Work order: Among the records below, count the lines where "pear" occurs, and report that total alone.

########################################

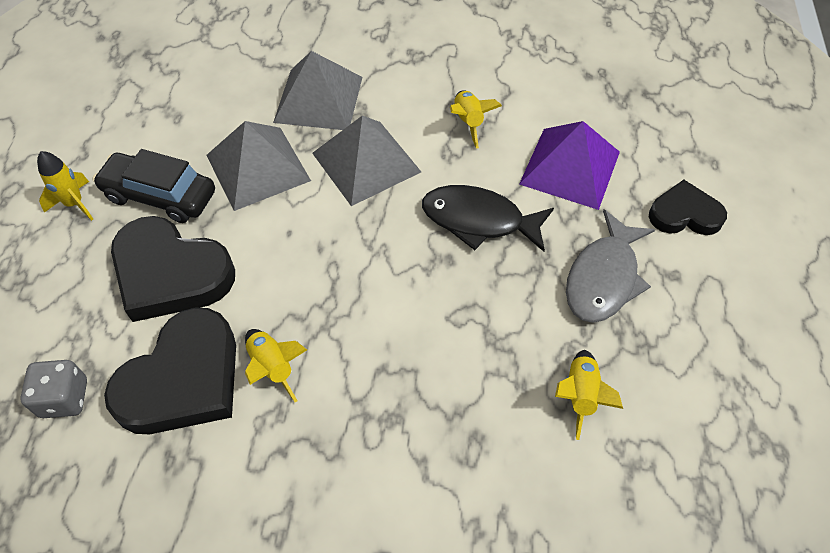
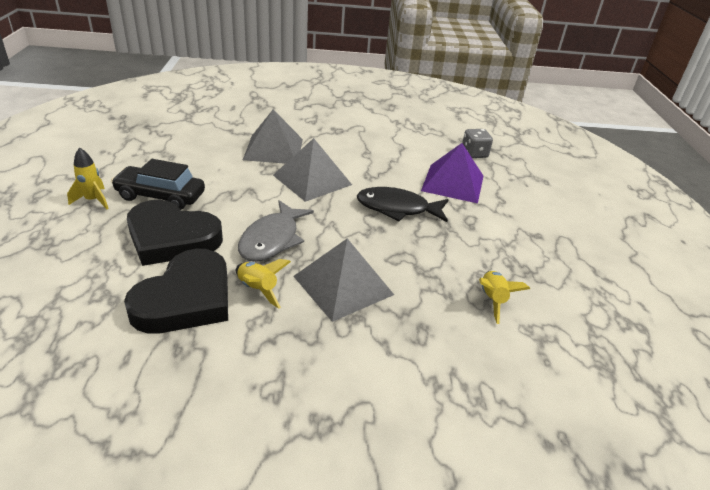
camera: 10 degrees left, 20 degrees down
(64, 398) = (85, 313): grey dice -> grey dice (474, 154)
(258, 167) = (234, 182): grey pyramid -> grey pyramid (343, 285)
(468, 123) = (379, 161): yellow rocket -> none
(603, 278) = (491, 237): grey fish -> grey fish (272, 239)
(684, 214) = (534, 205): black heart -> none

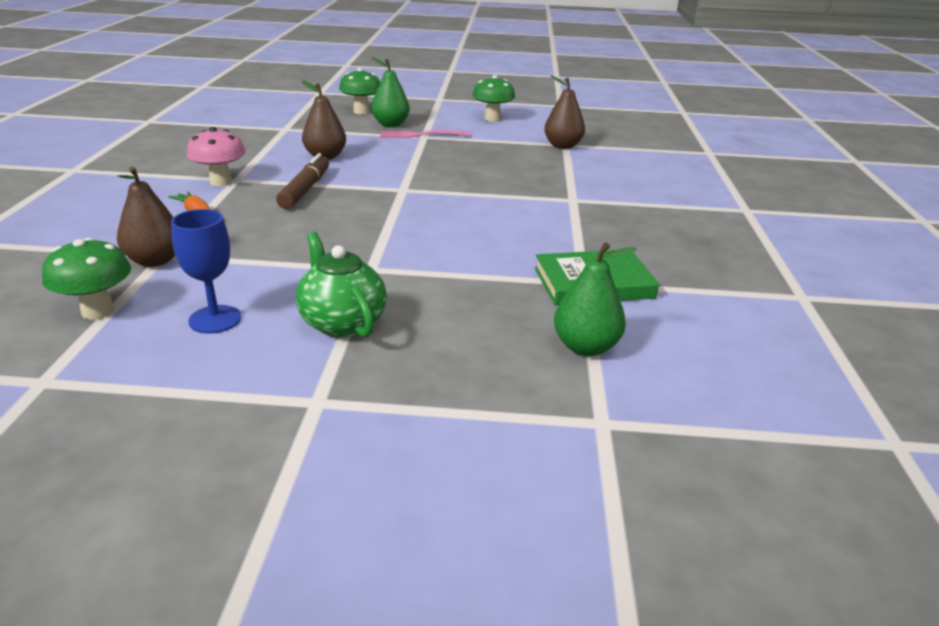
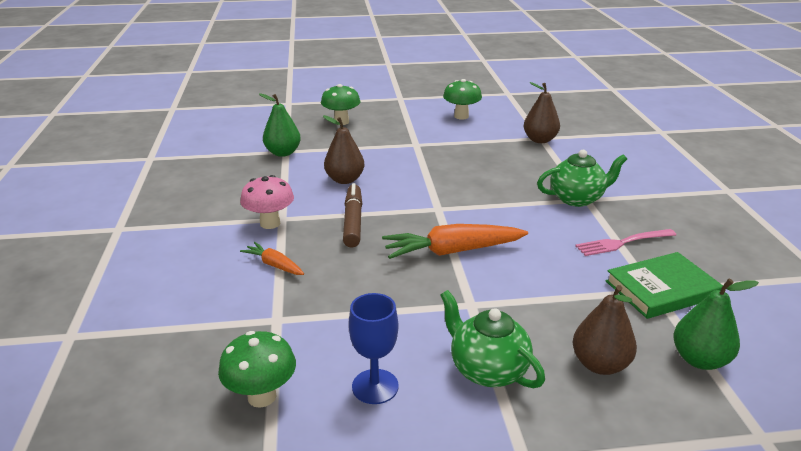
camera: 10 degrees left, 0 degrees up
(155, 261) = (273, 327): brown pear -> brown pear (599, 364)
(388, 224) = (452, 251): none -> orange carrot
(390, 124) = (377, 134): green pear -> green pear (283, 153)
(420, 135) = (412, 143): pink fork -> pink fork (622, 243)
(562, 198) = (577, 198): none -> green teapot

########################################

Solution for this task: 2